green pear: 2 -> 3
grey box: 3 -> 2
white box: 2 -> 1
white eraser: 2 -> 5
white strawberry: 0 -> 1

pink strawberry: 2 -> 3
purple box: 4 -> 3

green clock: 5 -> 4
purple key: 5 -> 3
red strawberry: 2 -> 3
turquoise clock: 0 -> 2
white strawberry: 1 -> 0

····················

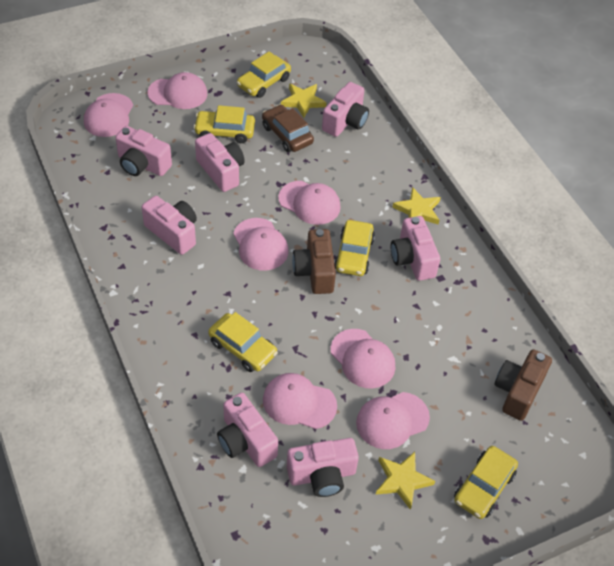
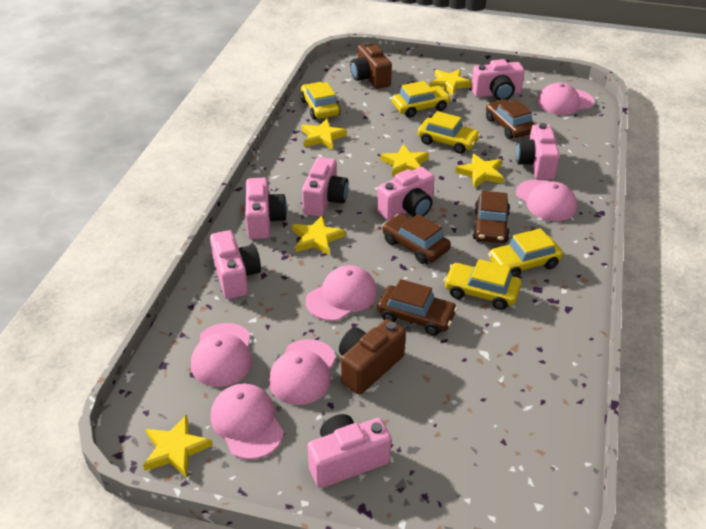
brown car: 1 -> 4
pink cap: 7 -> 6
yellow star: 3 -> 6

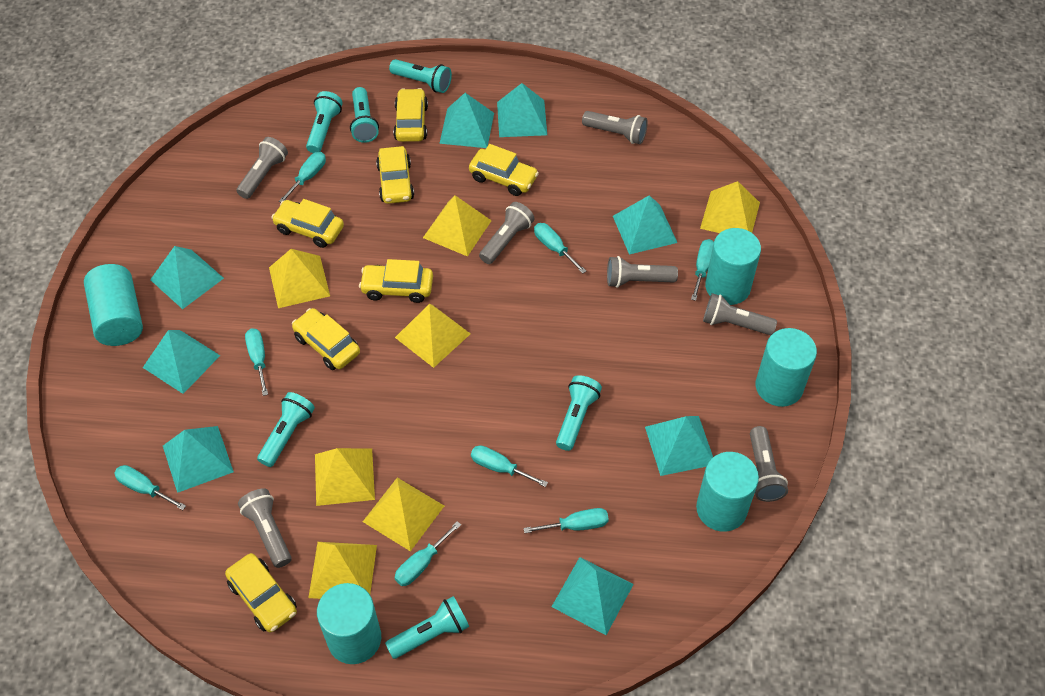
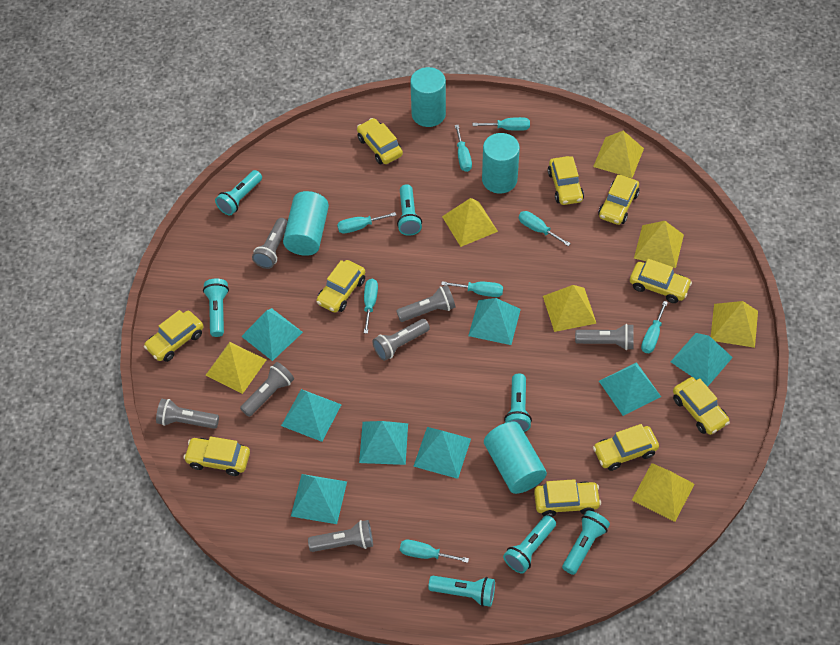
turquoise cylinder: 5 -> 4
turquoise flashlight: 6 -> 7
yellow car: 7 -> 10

····················

### Task prompt
What is needed is every line of the records that contains the word "white".

### Expected answer
white box: 2 -> 1
white eraser: 2 -> 5
white strawberry: 0 -> 1
white strawberry: 1 -> 0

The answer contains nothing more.